## Requirement
Take every record and write it out again exactly, with no images included.
Start of Given records
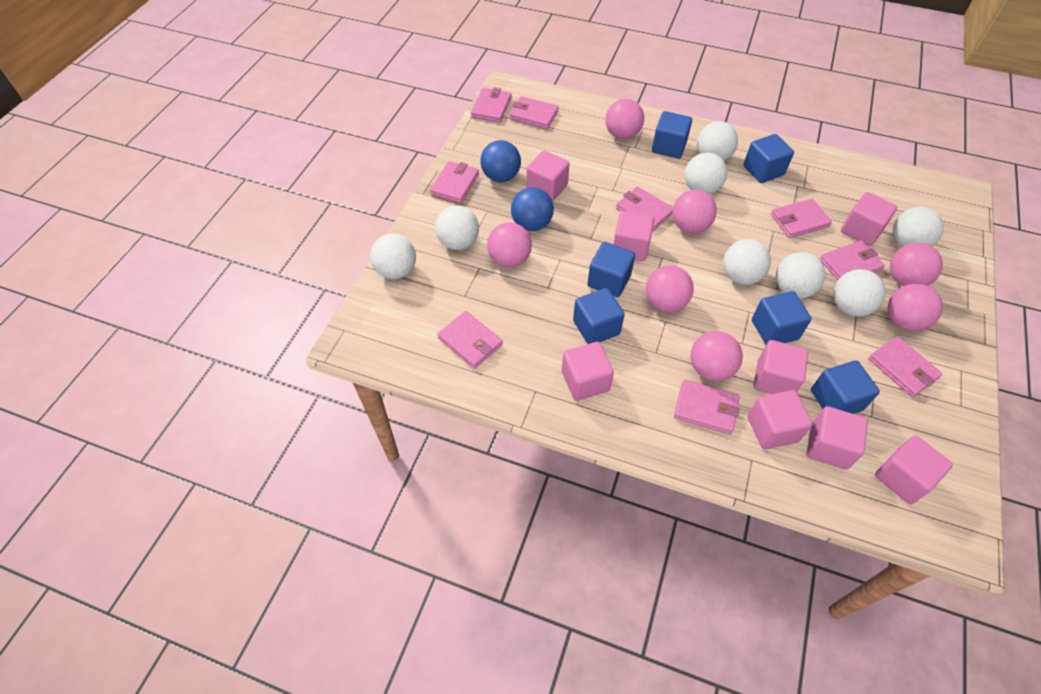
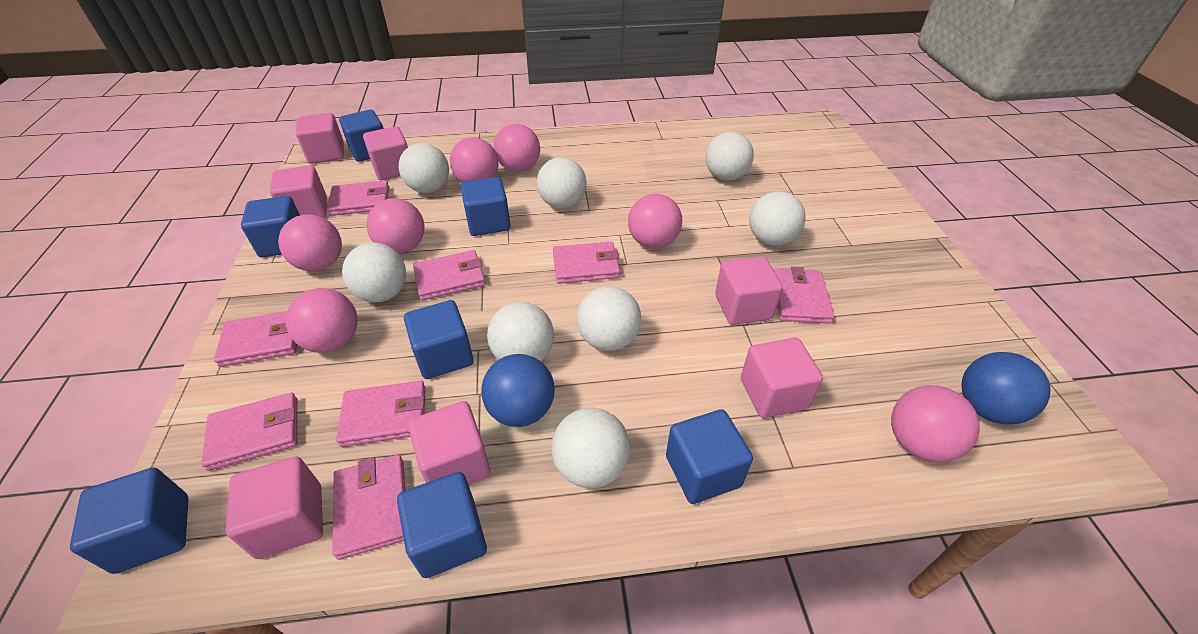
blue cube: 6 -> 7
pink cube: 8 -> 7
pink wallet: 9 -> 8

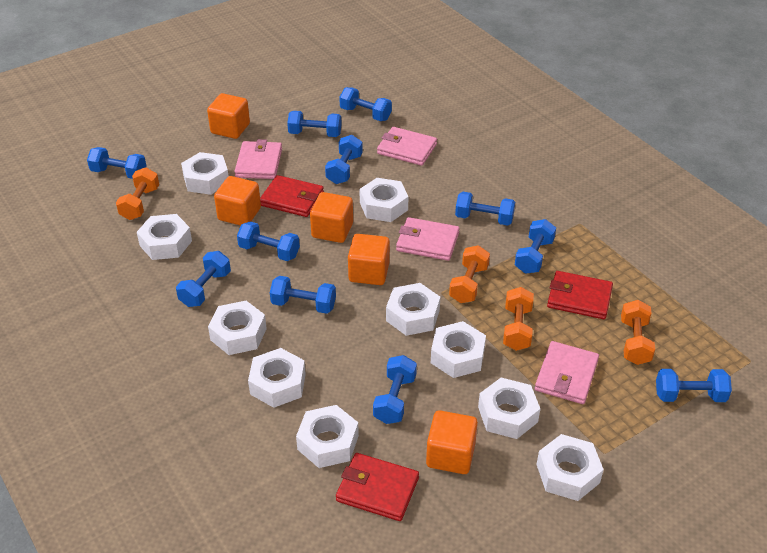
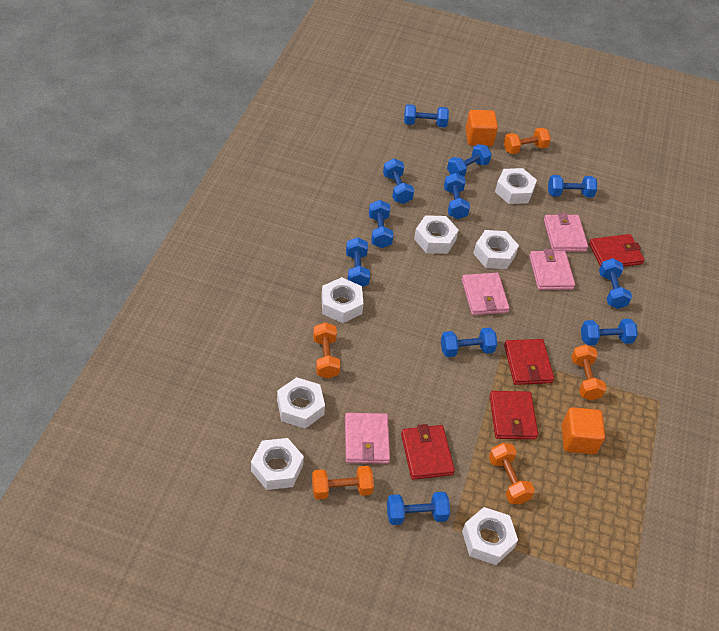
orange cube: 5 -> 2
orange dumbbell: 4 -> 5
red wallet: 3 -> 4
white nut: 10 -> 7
End of Given records
## Problem solution
blue cube: 6 -> 7
pink cube: 8 -> 7
pink wallet: 9 -> 8

orange cube: 5 -> 2
orange dumbbell: 4 -> 5
red wallet: 3 -> 4
white nut: 10 -> 7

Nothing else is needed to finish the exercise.